→ Work item:
Present exactly, and only, the lines running from the line that contains "red cone K10 level 1 -> red tile K10 level 1" through the end of the entries below.

→ Data to examine:
----

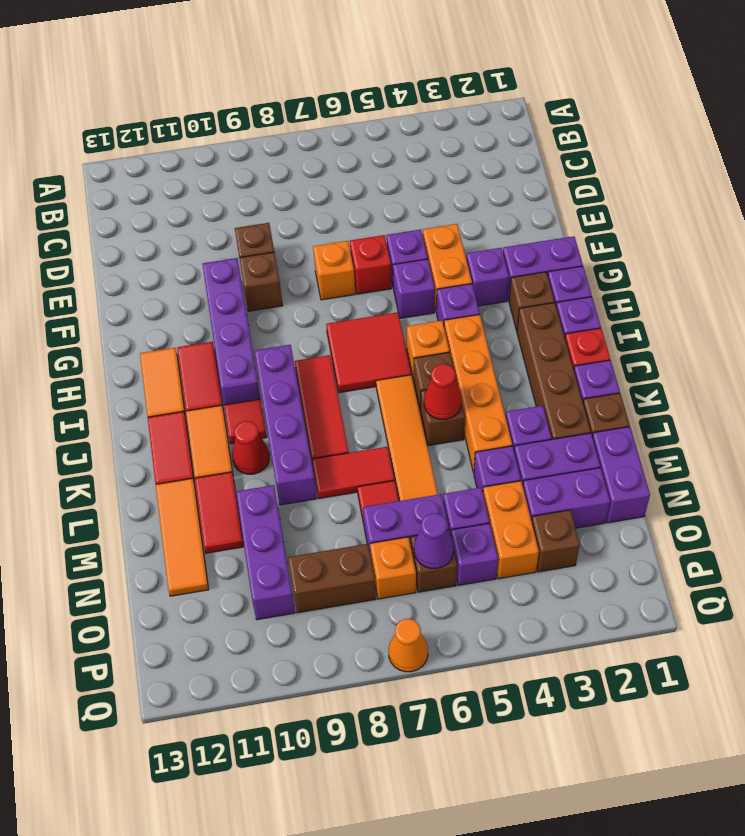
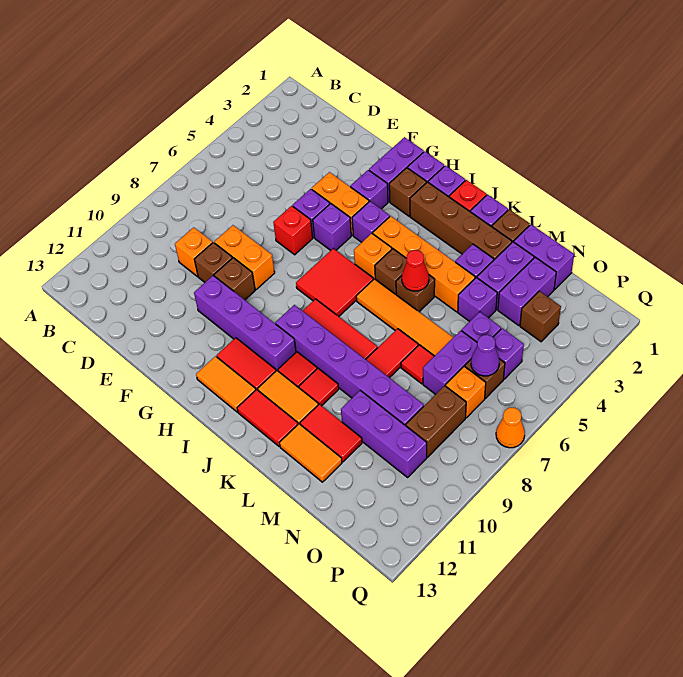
orange brick F7 level 1 -> orange brick D9 level 1
purple brick I9:L9 level 1 -> purple brick I9:N9 level 1
red cone K10 level 1 -> red tile K10 level 1
orange tile L12:N12 level 1 -> orange tile L12:M12 level 1
orange brick N4:O4 level 1 -> orange brick E8:F8 level 1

----

→ Answer below:
red cone K10 level 1 -> red tile K10 level 1
orange tile L12:N12 level 1 -> orange tile L12:M12 level 1
orange brick N4:O4 level 1 -> orange brick E8:F8 level 1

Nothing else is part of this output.